| ASSIGNMENT |
Please retype the line that contains "cyan star: (170, 394) -> (363, 431), moved" and all lines that follow it to the end of the entries below, exactly as they stand, with nothing added.

| DATA SUPPLIED |
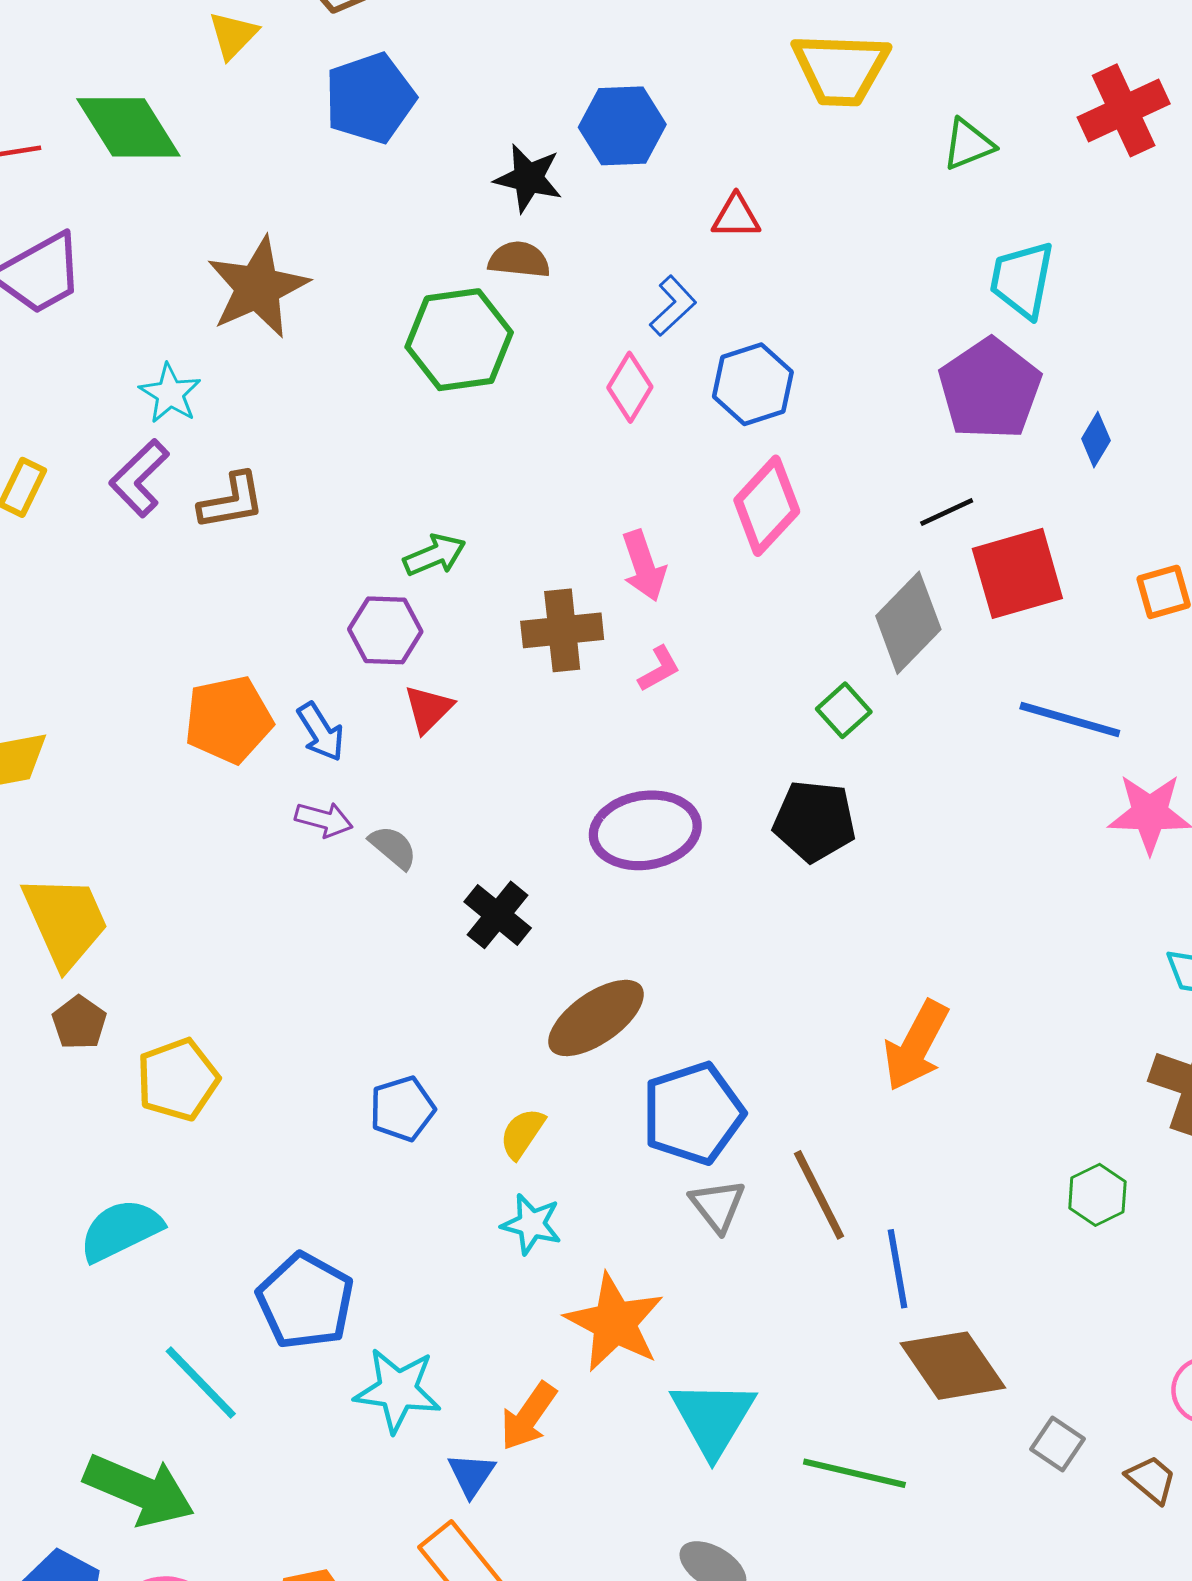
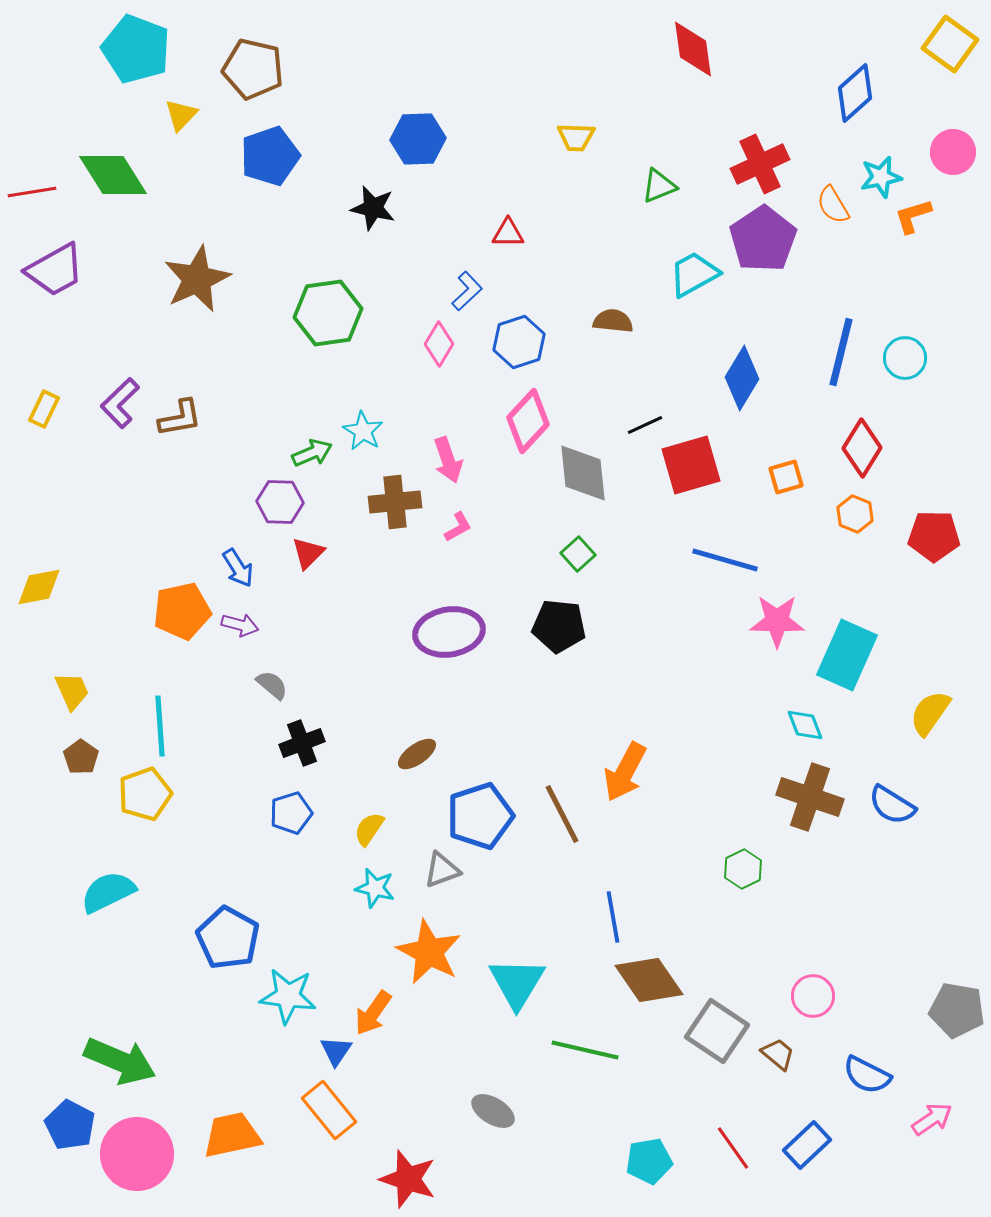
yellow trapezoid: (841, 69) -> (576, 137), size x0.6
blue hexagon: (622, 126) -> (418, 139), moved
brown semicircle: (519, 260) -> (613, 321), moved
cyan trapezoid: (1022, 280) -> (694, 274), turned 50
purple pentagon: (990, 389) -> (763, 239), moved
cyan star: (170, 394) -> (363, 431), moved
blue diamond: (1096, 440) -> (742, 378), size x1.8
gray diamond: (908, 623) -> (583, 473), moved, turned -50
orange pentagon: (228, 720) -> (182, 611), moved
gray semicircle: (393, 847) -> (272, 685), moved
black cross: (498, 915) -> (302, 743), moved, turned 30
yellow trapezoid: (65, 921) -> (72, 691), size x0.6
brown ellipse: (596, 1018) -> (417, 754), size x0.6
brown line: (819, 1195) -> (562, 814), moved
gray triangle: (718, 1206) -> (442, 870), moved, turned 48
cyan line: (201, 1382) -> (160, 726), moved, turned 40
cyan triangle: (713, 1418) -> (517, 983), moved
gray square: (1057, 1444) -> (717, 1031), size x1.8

| EXERCISE OUTPUT |
cyan star: (170, 394) -> (363, 431), moved
blue diamond: (1096, 440) -> (742, 378), size x1.8
gray diamond: (908, 623) -> (583, 473), moved, turned -50
orange pentagon: (228, 720) -> (182, 611), moved
gray semicircle: (393, 847) -> (272, 685), moved
black cross: (498, 915) -> (302, 743), moved, turned 30
yellow trapezoid: (65, 921) -> (72, 691), size x0.6
brown ellipse: (596, 1018) -> (417, 754), size x0.6
brown line: (819, 1195) -> (562, 814), moved
gray triangle: (718, 1206) -> (442, 870), moved, turned 48
cyan line: (201, 1382) -> (160, 726), moved, turned 40
cyan triangle: (713, 1418) -> (517, 983), moved
gray square: (1057, 1444) -> (717, 1031), size x1.8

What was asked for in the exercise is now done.